● **Task statement**
Would you restate every entry below word for word? Leave out the pictures.

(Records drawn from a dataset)
--*--
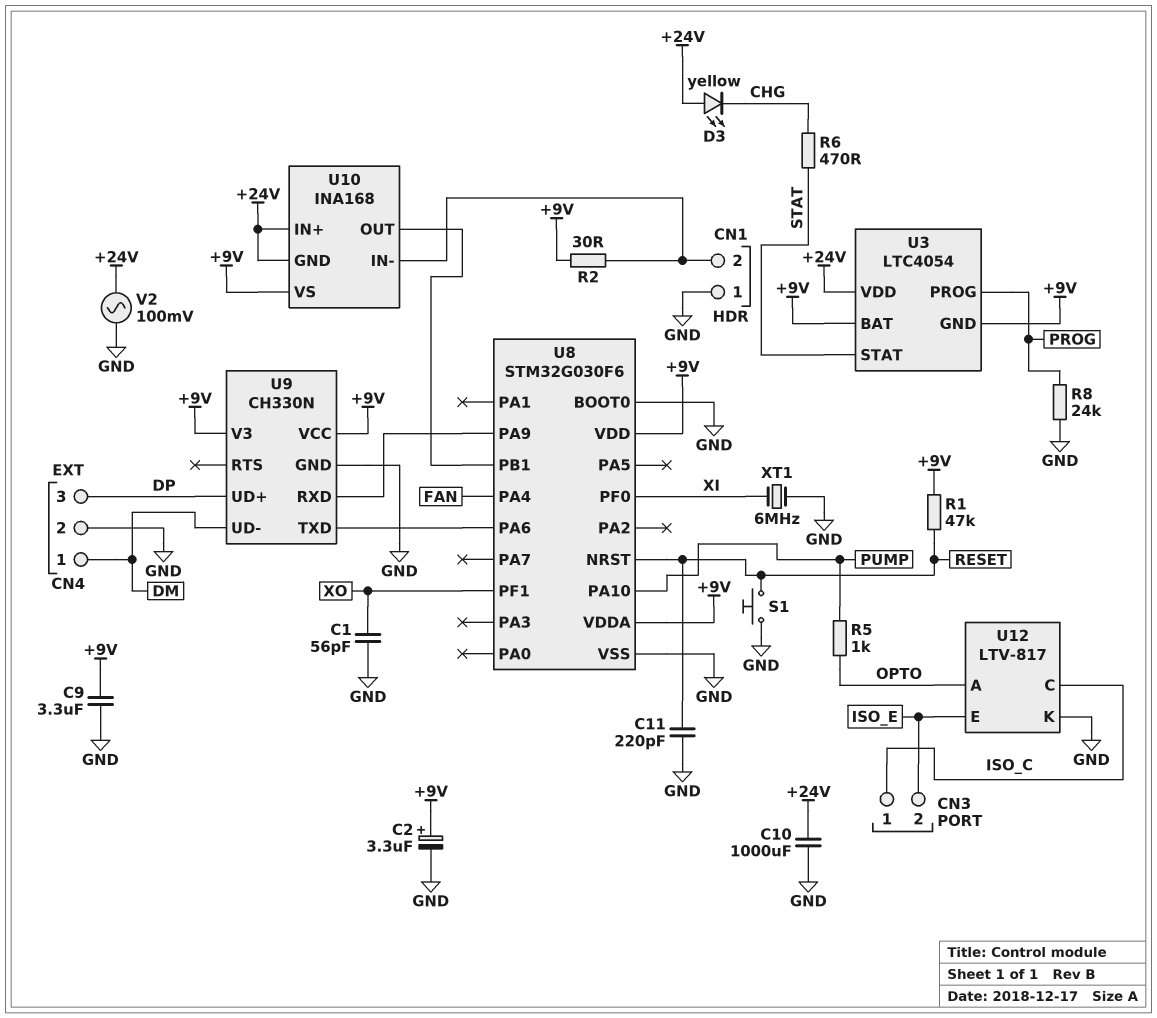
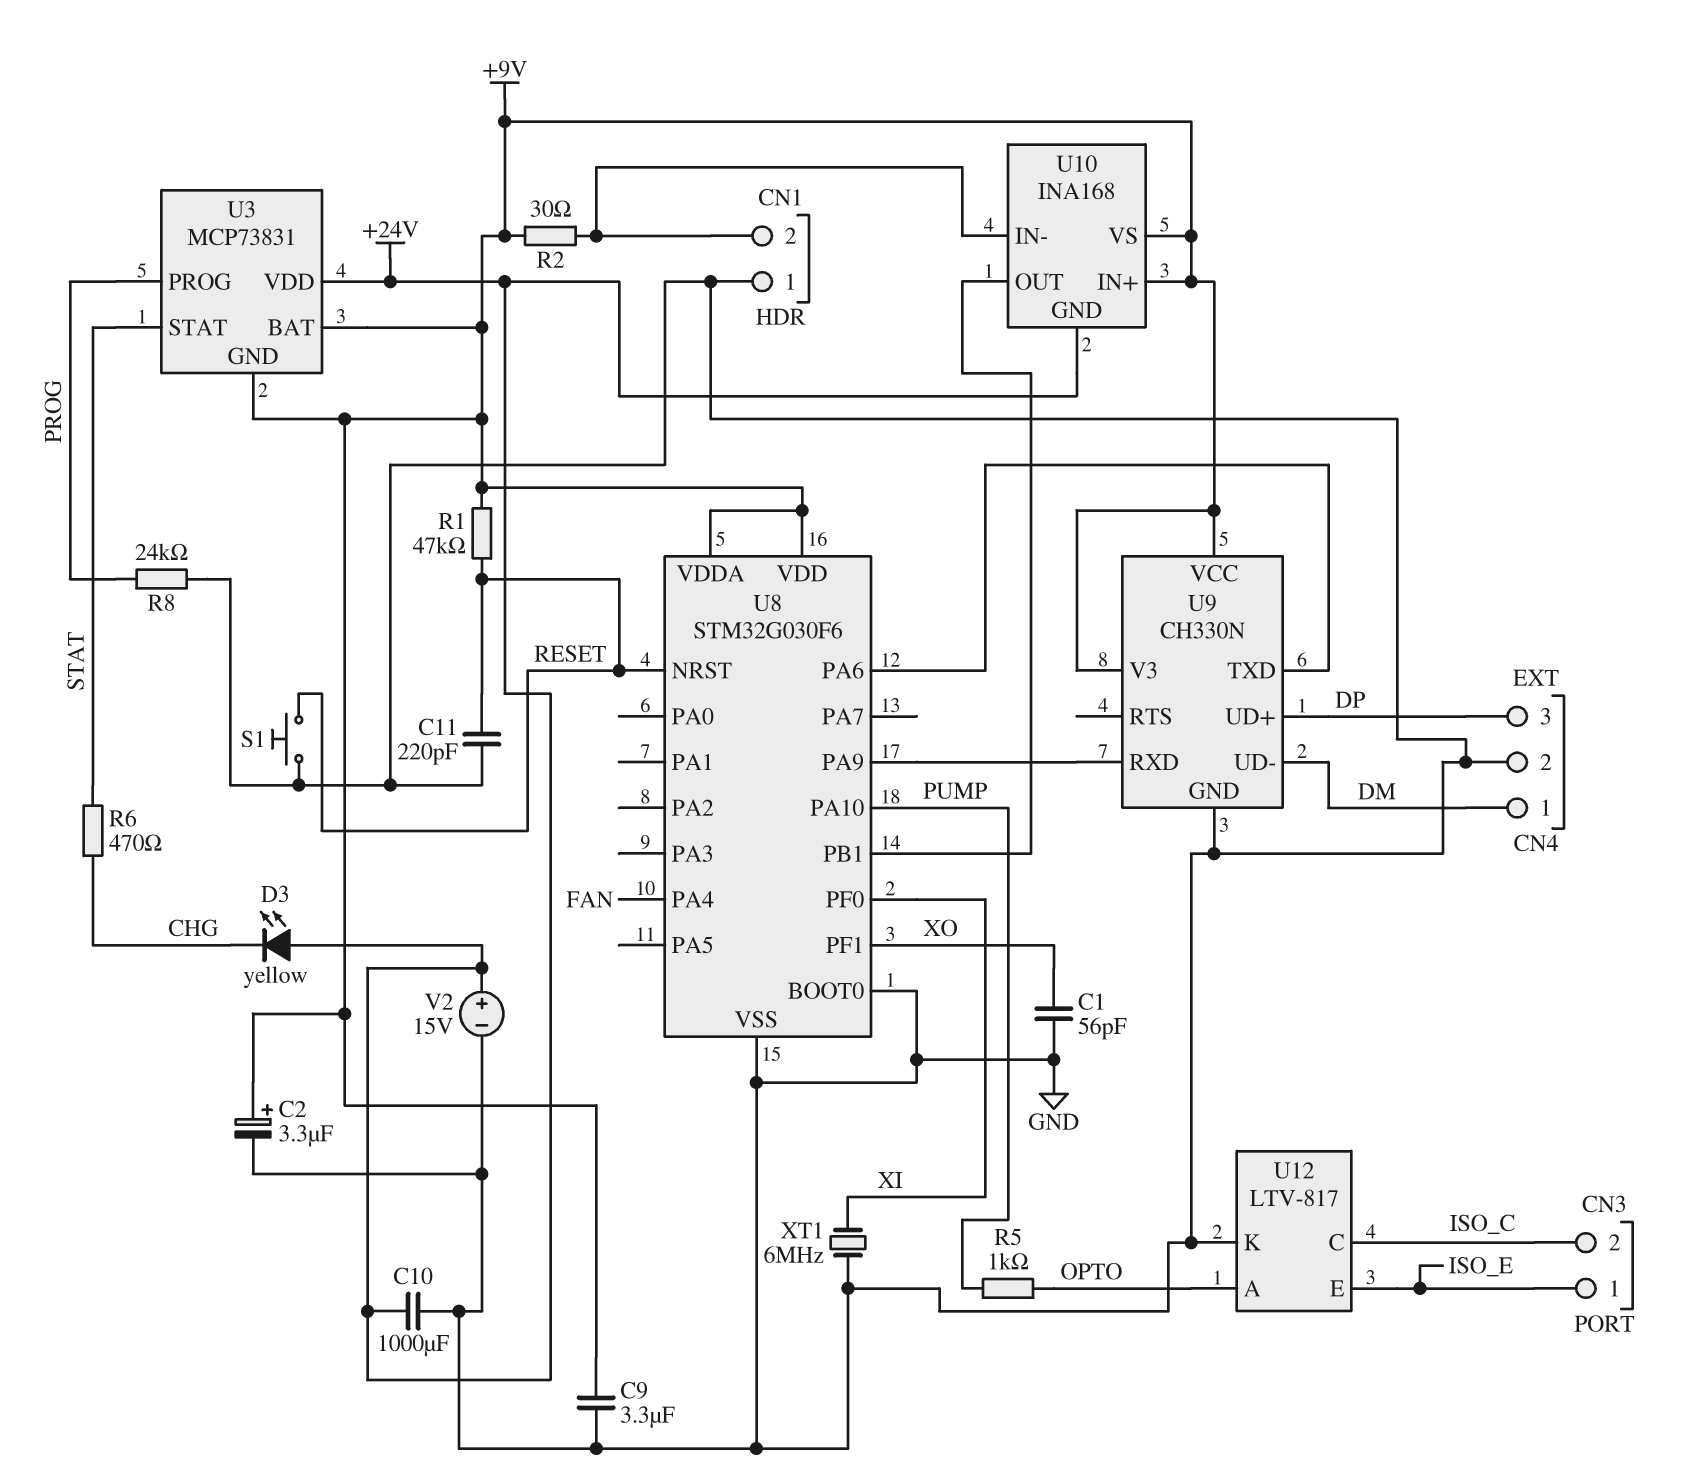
CN3 pin 1: ISO_C -> ISO_E
CN3 pin 2: ISO_E -> ISO_C
U3: LTC4054 -> MCP73831
U10 pin IN+: +24V -> +9V
V2: AC 100mV (+24V, GND) -> 15V (plus +24V, minus GND)

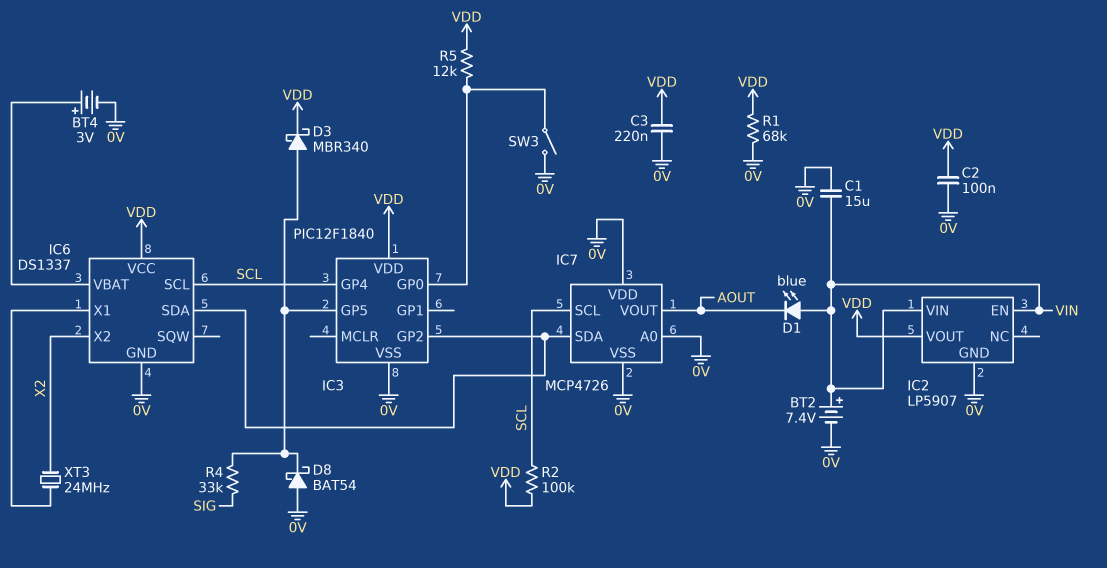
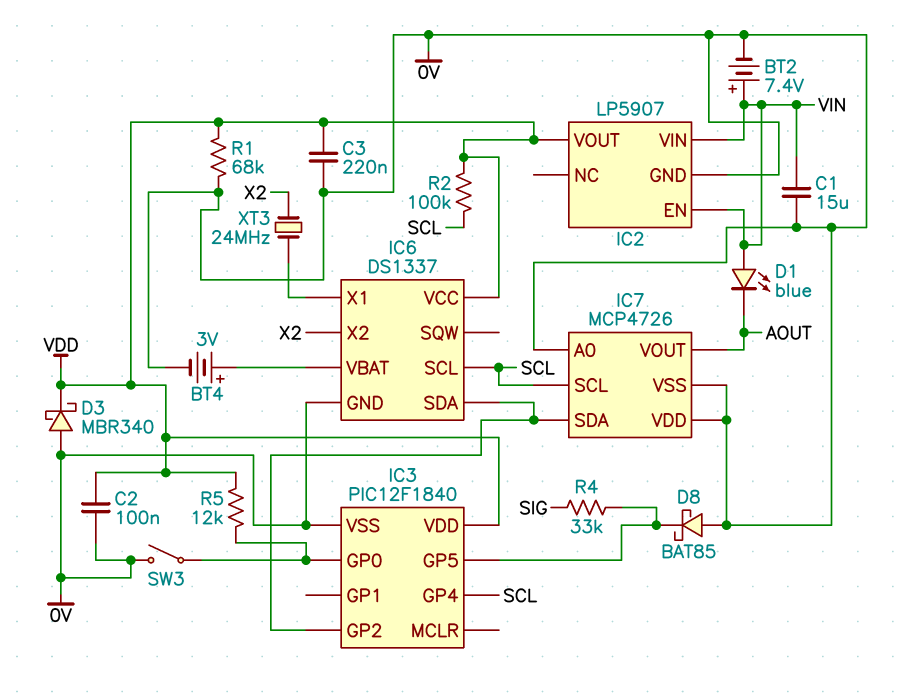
D3: schottky MBR340 (A IC3/GP5, K VDD) -> schottky MBR340 (A 0V, K VDD)
D8: schottky BAT54 (A 0V, K IC3/GP5) -> schottky BAT85 (A 0V, K IC3/GP5)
--*--
● **Answer box**
CN3 pin 1: ISO_C -> ISO_E
CN3 pin 2: ISO_E -> ISO_C
U3: LTC4054 -> MCP73831
U10 pin IN+: +24V -> +9V
V2: AC 100mV (+24V, GND) -> 15V (plus +24V, minus GND)

D3: schottky MBR340 (A IC3/GP5, K VDD) -> schottky MBR340 (A 0V, K VDD)
D8: schottky BAT54 (A 0V, K IC3/GP5) -> schottky BAT85 (A 0V, K IC3/GP5)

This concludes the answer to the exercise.